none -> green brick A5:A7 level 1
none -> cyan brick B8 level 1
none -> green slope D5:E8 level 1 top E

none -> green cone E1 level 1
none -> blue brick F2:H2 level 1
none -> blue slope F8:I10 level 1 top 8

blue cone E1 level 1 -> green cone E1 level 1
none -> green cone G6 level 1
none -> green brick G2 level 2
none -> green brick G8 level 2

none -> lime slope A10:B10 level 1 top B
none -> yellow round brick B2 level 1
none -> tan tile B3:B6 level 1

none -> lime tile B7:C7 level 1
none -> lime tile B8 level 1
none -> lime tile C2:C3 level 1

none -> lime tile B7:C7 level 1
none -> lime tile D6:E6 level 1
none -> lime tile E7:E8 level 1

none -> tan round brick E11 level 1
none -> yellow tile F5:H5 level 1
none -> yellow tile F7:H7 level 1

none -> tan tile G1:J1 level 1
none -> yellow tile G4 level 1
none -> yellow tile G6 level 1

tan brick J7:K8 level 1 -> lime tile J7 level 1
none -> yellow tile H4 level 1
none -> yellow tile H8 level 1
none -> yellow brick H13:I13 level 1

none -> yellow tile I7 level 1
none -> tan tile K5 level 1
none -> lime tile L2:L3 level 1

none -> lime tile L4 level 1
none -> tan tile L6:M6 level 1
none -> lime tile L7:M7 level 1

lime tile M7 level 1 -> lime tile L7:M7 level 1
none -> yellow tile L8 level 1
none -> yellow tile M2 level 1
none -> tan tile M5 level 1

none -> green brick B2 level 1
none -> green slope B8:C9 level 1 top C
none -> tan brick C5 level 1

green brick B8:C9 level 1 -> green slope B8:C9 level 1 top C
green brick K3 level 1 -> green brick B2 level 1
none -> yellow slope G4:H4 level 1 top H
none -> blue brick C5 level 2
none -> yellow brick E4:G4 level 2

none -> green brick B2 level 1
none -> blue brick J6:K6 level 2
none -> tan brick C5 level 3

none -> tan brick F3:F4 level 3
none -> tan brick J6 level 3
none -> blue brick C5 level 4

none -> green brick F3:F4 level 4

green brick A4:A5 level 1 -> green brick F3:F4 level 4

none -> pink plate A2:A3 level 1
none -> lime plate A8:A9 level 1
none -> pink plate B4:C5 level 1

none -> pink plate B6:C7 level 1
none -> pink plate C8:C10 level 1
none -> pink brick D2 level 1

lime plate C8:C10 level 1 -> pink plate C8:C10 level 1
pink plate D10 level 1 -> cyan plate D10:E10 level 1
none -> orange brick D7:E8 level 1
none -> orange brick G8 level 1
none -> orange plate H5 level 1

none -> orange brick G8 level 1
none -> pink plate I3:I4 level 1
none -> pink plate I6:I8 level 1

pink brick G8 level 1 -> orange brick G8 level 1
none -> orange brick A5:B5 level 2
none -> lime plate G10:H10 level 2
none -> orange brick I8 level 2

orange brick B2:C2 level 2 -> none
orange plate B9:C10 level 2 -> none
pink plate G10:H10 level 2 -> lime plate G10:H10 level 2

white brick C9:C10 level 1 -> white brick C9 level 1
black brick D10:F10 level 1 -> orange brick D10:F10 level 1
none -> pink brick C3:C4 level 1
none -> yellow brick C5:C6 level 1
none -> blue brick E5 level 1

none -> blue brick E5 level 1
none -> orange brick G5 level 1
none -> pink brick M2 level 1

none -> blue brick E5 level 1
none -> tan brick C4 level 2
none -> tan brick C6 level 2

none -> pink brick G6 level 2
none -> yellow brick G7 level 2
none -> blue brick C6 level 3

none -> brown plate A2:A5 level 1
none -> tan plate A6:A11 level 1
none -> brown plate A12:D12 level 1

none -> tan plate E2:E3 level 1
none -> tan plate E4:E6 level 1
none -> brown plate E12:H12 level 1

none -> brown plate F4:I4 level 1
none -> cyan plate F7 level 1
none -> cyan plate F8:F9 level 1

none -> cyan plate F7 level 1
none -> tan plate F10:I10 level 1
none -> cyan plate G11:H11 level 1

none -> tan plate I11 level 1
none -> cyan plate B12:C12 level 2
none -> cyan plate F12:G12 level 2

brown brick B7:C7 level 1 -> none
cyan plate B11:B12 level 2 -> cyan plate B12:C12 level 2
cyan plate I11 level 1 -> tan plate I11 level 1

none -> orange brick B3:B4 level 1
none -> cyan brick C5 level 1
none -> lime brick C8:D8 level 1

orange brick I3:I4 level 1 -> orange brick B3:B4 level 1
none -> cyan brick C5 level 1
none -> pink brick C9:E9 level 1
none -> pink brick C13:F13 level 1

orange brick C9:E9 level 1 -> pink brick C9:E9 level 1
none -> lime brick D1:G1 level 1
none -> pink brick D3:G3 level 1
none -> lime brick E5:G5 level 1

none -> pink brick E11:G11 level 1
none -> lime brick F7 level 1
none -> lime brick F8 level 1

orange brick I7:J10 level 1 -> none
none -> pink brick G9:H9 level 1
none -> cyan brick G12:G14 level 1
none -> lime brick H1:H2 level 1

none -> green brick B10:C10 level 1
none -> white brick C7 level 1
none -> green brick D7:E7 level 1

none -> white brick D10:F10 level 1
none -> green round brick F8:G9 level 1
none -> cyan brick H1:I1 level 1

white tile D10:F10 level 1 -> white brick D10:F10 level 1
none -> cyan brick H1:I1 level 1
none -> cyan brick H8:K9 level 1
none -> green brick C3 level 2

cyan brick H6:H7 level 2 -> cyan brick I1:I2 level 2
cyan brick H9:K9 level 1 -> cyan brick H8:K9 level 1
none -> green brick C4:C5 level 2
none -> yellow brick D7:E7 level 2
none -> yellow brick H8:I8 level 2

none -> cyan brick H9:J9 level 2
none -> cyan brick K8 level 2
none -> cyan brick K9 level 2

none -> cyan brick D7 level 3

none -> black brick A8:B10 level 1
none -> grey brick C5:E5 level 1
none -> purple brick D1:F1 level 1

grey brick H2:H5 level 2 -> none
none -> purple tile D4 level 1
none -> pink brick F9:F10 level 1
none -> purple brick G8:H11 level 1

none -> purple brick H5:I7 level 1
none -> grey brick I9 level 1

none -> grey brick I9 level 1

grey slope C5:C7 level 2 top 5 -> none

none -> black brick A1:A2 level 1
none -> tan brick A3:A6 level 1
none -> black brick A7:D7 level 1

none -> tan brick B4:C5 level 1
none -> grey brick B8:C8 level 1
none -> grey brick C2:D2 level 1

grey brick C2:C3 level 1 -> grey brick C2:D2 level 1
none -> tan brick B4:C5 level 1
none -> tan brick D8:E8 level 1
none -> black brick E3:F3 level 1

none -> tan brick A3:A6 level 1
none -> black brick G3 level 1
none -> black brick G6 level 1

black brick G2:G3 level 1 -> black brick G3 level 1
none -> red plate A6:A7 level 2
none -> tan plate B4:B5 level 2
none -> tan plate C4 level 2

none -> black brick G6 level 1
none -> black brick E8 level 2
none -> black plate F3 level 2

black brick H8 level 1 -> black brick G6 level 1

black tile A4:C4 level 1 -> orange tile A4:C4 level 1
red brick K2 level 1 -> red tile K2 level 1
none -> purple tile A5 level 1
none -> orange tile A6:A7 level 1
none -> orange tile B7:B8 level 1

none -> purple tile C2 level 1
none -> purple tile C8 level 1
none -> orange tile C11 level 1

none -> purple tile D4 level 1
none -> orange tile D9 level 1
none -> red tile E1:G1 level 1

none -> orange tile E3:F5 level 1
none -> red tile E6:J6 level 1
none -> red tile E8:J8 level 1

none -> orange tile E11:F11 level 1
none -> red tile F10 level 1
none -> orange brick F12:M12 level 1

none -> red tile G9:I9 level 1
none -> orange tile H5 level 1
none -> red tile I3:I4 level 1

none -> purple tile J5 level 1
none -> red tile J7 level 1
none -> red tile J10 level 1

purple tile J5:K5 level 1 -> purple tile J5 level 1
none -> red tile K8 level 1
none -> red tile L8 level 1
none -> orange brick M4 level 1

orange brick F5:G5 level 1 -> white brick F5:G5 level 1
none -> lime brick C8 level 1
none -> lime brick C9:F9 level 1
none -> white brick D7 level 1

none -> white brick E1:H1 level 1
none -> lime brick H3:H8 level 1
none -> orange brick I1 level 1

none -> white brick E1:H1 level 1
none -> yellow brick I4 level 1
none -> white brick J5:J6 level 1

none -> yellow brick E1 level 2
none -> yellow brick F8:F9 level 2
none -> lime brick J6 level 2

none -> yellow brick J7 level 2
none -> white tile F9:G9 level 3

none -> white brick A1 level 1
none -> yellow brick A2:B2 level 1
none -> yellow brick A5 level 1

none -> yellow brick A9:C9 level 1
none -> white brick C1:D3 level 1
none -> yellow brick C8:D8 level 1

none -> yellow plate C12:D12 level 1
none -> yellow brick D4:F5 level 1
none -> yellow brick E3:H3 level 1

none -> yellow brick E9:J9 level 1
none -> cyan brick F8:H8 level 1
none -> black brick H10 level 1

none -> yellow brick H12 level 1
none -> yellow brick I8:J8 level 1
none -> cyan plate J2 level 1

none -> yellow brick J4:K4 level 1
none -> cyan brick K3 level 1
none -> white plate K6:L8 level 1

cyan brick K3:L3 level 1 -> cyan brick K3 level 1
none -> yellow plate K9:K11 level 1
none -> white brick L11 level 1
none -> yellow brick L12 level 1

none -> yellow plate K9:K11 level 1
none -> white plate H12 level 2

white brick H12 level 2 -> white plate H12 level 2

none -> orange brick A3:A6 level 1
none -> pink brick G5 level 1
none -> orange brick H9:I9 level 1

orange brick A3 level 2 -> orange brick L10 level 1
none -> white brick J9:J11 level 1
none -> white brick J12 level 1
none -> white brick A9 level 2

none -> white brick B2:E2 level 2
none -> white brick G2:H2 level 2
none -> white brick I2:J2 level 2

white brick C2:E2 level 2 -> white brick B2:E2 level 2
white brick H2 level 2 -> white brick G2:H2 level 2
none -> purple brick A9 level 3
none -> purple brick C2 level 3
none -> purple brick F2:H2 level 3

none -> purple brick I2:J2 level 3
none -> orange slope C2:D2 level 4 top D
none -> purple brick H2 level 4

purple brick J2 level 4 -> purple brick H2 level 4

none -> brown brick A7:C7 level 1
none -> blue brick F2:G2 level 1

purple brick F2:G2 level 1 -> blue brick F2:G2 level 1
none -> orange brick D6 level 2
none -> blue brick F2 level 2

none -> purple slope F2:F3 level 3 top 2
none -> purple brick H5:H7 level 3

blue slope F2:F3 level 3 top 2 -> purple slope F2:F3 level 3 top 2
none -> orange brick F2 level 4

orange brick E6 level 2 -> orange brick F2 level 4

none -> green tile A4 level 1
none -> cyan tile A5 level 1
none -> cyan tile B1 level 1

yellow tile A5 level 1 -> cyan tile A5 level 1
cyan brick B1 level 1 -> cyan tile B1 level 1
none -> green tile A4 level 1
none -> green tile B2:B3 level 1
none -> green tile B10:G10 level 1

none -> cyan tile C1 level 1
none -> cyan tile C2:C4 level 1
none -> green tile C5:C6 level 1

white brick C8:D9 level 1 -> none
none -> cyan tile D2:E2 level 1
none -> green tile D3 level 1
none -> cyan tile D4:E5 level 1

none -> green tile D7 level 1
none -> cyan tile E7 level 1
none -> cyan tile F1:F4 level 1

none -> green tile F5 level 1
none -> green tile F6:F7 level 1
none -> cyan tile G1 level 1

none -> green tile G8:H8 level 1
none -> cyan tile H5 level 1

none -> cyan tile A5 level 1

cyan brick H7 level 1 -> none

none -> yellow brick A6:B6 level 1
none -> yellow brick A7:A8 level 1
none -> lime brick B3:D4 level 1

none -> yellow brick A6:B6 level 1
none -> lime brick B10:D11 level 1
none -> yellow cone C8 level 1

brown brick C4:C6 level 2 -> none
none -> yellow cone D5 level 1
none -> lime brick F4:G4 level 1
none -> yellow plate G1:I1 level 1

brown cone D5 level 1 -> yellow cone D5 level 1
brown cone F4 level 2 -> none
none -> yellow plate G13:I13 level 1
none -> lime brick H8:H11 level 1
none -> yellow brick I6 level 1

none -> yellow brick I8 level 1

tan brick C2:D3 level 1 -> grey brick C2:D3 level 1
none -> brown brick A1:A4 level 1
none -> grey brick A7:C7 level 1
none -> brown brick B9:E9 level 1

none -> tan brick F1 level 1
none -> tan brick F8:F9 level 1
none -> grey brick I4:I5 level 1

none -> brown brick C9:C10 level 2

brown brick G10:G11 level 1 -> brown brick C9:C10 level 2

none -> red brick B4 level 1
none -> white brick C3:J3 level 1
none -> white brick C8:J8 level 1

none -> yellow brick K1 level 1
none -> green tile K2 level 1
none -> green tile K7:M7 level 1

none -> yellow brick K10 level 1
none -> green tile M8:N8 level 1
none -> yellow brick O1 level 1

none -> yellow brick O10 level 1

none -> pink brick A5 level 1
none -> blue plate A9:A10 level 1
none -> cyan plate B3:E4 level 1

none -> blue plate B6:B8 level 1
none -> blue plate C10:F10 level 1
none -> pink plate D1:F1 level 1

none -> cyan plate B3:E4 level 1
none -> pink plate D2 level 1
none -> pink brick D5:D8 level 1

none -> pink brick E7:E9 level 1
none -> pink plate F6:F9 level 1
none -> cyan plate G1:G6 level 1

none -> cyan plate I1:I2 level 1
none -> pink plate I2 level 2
+++++
Would you print exactly and only the lines of the material above that run from the line with "none -> yellow plate C12:D12 level 1" through the line with "white brick C2:E2", both included?

none -> yellow plate C12:D12 level 1
none -> yellow brick D4:F5 level 1
none -> yellow brick E3:H3 level 1

none -> yellow brick E9:J9 level 1
none -> cyan brick F8:H8 level 1
none -> black brick H10 level 1

none -> yellow brick H12 level 1
none -> yellow brick I8:J8 level 1
none -> cyan plate J2 level 1

none -> yellow brick J4:K4 level 1
none -> cyan brick K3 level 1
none -> white plate K6:L8 level 1

cyan brick K3:L3 level 1 -> cyan brick K3 level 1
none -> yellow plate K9:K11 level 1
none -> white brick L11 level 1
none -> yellow brick L12 level 1

none -> yellow plate K9:K11 level 1
none -> white plate H12 level 2

white brick H12 level 2 -> white plate H12 level 2

none -> orange brick A3:A6 level 1
none -> pink brick G5 level 1
none -> orange brick H9:I9 level 1

orange brick A3 level 2 -> orange brick L10 level 1
none -> white brick J9:J11 level 1
none -> white brick J12 level 1
none -> white brick A9 level 2

none -> white brick B2:E2 level 2
none -> white brick G2:H2 level 2
none -> white brick I2:J2 level 2

white brick C2:E2 level 2 -> white brick B2:E2 level 2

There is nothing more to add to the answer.